Material for the task below:
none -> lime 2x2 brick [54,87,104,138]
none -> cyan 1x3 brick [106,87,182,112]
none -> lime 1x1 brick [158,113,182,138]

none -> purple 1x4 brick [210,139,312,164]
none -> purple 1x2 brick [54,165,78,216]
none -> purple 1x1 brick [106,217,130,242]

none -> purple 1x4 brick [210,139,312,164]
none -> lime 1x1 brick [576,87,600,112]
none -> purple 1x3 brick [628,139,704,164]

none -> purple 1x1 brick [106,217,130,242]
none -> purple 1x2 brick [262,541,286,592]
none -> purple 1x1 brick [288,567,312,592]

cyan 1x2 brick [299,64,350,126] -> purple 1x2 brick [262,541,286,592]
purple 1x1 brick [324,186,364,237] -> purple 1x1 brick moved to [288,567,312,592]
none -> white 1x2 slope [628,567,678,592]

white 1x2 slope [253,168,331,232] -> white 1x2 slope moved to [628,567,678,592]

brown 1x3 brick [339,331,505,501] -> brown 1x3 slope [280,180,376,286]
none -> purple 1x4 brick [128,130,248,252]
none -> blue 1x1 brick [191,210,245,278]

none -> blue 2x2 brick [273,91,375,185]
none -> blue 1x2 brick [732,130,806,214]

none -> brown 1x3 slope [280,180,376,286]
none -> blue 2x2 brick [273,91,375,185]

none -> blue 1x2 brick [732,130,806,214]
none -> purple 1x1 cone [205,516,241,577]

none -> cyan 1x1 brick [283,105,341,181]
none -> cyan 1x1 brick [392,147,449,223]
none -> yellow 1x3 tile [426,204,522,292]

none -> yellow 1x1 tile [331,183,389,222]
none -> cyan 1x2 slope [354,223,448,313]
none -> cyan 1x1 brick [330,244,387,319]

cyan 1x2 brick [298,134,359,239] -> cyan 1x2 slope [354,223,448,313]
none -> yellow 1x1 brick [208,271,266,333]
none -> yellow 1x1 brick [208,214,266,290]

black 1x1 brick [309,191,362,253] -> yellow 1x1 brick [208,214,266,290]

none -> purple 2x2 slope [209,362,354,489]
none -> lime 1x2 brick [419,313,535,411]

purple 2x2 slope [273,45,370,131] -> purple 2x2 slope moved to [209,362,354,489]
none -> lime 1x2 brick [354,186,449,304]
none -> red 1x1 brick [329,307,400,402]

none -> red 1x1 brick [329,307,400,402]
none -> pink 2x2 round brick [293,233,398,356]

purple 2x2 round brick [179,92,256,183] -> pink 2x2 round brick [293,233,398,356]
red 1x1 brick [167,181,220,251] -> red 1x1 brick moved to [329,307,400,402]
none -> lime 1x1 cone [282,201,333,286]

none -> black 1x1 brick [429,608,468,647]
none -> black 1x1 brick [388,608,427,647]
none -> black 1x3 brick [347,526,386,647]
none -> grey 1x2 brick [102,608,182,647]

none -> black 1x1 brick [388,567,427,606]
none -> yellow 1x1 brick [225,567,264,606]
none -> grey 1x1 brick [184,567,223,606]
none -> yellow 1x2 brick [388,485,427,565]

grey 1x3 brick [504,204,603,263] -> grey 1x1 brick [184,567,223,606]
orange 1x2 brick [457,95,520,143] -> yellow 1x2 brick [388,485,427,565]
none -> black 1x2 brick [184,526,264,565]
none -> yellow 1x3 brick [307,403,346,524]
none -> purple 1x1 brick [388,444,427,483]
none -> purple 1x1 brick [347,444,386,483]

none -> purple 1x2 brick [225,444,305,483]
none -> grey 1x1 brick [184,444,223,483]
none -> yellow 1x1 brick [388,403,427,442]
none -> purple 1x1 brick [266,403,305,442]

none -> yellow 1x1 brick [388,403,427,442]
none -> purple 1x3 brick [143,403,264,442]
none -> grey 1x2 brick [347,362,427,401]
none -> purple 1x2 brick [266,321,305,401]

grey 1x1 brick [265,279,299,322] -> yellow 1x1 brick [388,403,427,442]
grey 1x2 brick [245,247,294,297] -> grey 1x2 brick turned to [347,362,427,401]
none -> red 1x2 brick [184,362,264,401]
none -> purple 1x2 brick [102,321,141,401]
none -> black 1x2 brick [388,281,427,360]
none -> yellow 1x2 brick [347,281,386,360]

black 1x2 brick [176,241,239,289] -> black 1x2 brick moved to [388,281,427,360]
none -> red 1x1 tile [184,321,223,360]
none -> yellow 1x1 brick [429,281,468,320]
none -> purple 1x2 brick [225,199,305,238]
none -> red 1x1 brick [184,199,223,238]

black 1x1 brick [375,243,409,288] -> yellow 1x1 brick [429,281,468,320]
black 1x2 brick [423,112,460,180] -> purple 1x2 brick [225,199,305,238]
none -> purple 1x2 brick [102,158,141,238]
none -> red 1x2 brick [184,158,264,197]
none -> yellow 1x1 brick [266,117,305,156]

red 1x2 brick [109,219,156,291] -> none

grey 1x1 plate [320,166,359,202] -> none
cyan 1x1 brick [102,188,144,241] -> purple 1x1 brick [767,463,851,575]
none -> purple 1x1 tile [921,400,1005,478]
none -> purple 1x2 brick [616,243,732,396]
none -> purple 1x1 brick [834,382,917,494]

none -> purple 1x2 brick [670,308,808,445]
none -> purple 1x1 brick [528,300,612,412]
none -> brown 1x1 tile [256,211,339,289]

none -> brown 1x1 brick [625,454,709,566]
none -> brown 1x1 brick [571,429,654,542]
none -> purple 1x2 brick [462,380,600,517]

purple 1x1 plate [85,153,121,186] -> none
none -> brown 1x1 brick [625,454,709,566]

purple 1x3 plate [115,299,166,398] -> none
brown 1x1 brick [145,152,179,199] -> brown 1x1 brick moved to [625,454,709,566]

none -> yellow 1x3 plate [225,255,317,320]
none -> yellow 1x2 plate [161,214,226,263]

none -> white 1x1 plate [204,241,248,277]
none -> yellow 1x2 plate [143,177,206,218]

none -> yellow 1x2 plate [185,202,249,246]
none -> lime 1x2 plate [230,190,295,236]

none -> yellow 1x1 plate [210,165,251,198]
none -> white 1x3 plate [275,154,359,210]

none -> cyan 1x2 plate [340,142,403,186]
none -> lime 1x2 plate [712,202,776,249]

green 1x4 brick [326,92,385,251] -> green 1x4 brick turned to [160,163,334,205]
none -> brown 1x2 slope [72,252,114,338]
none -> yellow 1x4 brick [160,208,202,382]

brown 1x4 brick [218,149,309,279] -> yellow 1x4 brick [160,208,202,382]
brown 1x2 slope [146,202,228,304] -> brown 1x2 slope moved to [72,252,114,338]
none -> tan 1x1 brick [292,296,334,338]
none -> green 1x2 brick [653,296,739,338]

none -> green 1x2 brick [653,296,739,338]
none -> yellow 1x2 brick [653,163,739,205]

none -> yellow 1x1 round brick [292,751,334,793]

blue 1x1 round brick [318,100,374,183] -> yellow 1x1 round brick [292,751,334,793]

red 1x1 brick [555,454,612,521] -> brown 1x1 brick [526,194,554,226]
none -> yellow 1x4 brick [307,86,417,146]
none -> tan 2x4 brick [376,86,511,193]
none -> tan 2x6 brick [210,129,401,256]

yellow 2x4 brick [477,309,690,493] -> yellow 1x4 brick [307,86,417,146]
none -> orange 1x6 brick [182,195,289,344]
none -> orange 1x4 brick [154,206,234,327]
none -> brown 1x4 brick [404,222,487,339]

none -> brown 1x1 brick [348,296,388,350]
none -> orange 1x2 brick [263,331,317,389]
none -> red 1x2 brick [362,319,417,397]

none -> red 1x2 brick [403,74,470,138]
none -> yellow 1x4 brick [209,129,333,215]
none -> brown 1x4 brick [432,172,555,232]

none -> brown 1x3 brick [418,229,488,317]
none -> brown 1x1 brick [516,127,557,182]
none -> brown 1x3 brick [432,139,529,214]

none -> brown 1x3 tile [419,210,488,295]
End of Material for the task.
Write out exactly those lines of the records above that lie from the one with "none -> brown 1x1 brick [348,296,388,350]" through the last line, including both.

none -> brown 1x1 brick [348,296,388,350]
none -> orange 1x2 brick [263,331,317,389]
none -> red 1x2 brick [362,319,417,397]

none -> red 1x2 brick [403,74,470,138]
none -> yellow 1x4 brick [209,129,333,215]
none -> brown 1x4 brick [432,172,555,232]

none -> brown 1x3 brick [418,229,488,317]
none -> brown 1x1 brick [516,127,557,182]
none -> brown 1x3 brick [432,139,529,214]

none -> brown 1x3 tile [419,210,488,295]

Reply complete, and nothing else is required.